┏━━

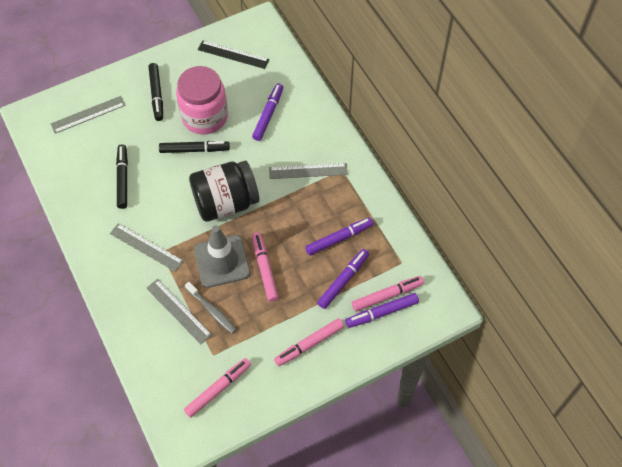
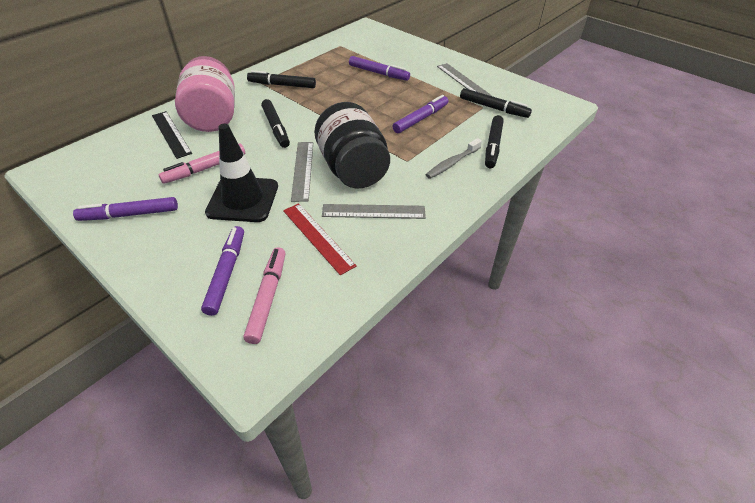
black marker: 3 -> 4
black traffic cone: 0 -> 1
grey ruler: 4 -> 3
grey traffic cone: 1 -> 0
pink marker: 4 -> 2
red ruler: 0 -> 1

┗━━

* [Problem to work on]
Would you copy out the data exactly, leaving every picture out?

* [Problem solution]
black marker: 3 -> 4
black traffic cone: 0 -> 1
grey ruler: 4 -> 3
grey traffic cone: 1 -> 0
pink marker: 4 -> 2
red ruler: 0 -> 1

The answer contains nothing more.